> **EXERCISE AIM**: In the data, find the word "Someone" and copy out every line that has it.

> **INPUT DATA**:
· · · · · · ·

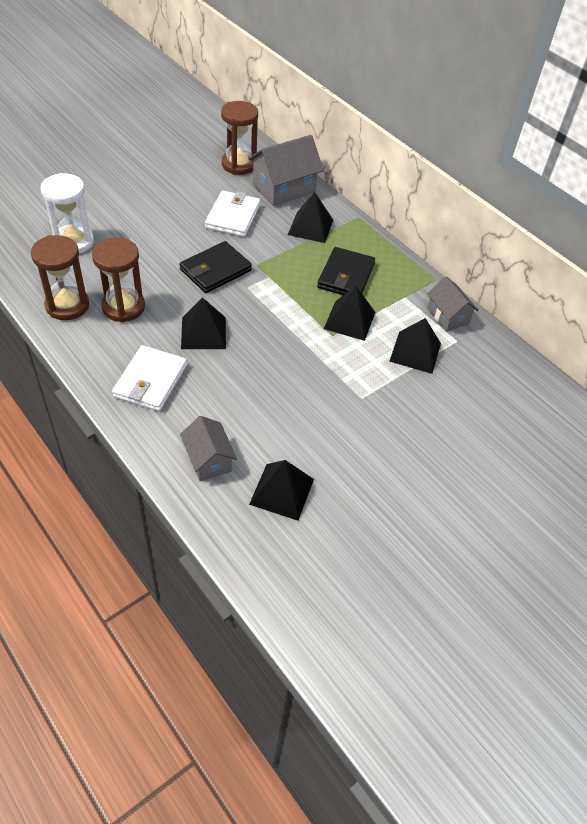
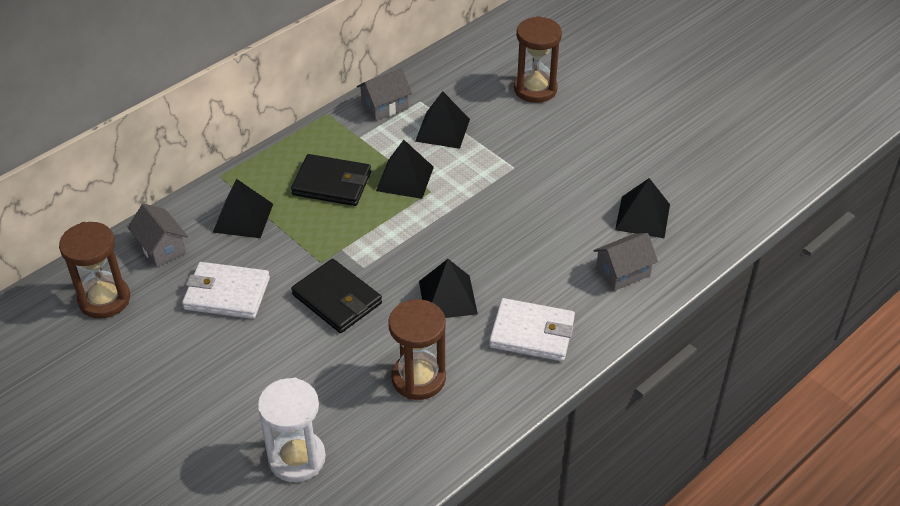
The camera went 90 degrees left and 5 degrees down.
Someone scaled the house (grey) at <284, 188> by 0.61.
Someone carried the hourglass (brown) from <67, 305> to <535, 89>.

· · · · · · ·

> **RESPONSE**:
Someone scaled the house (grey) at <284, 188> by 0.61.
Someone carried the hourglass (brown) from <67, 305> to <535, 89>.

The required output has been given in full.